INSTRUCTIONS TO FOLLOW: Set down the data below word for word, and leave the images aside.

GIVEN MATERIAL:
___
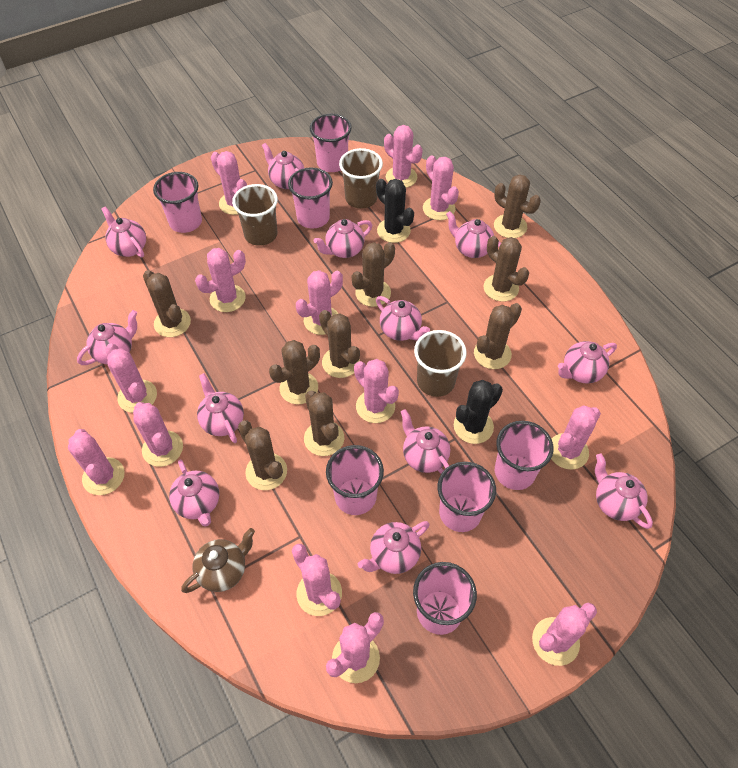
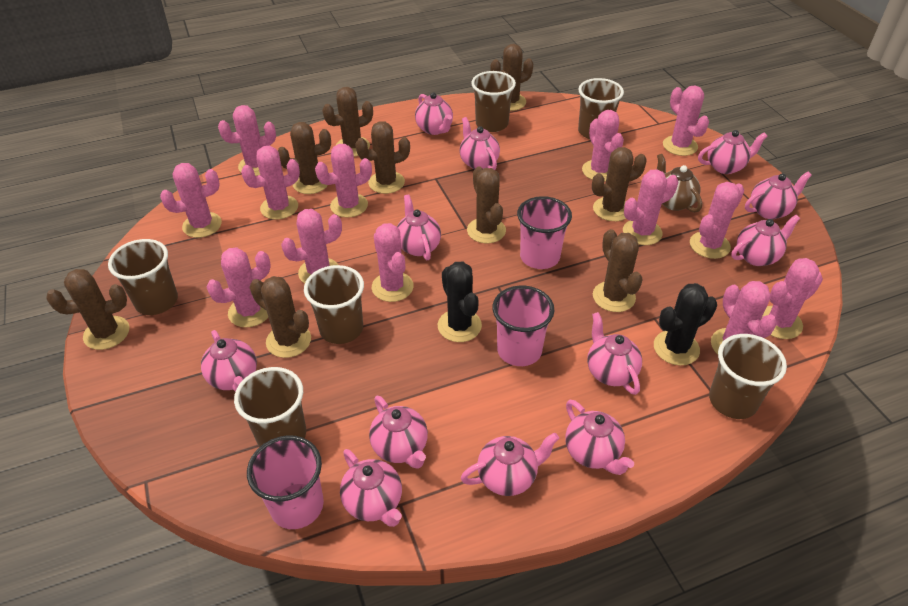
brown cup: 3 -> 6
pink cup: 7 -> 3

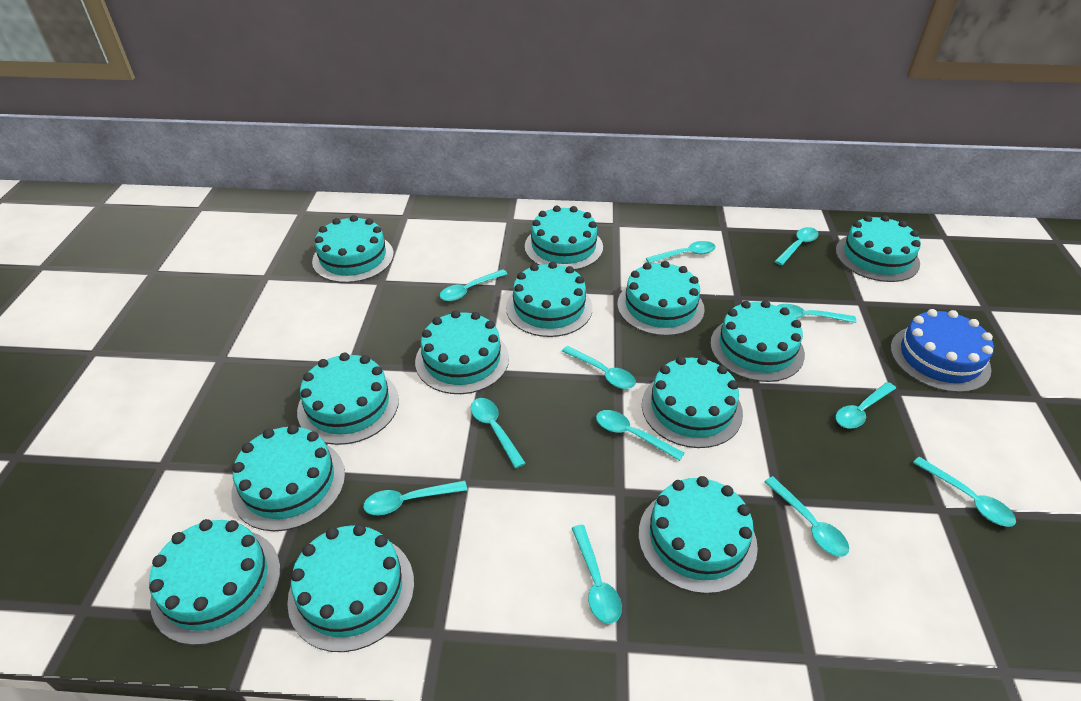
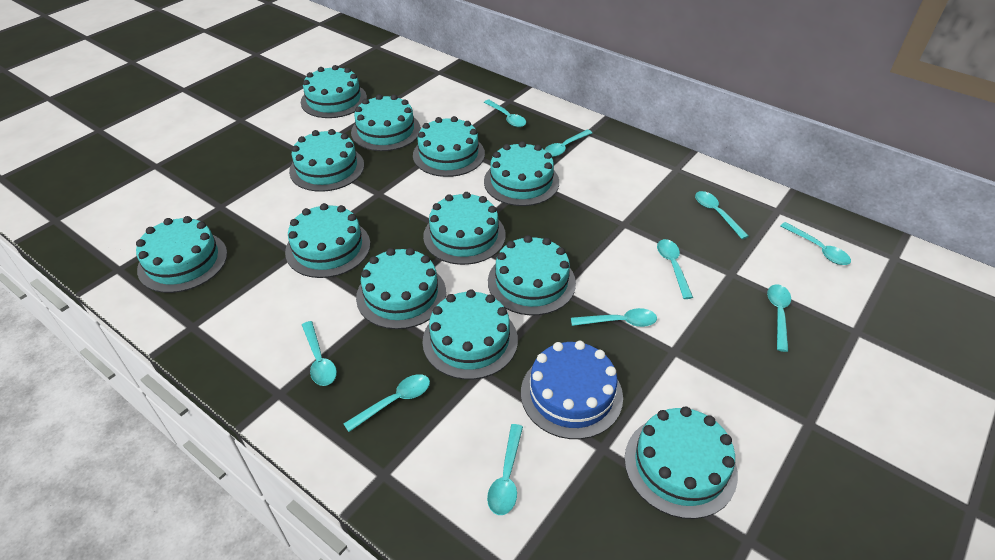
turquoise cake: 13 -> 12
turquoise spoon: 12 -> 10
___
REPLY TO THE TASK:
brown cup: 3 -> 6
pink cup: 7 -> 3

turquoise cake: 13 -> 12
turquoise spoon: 12 -> 10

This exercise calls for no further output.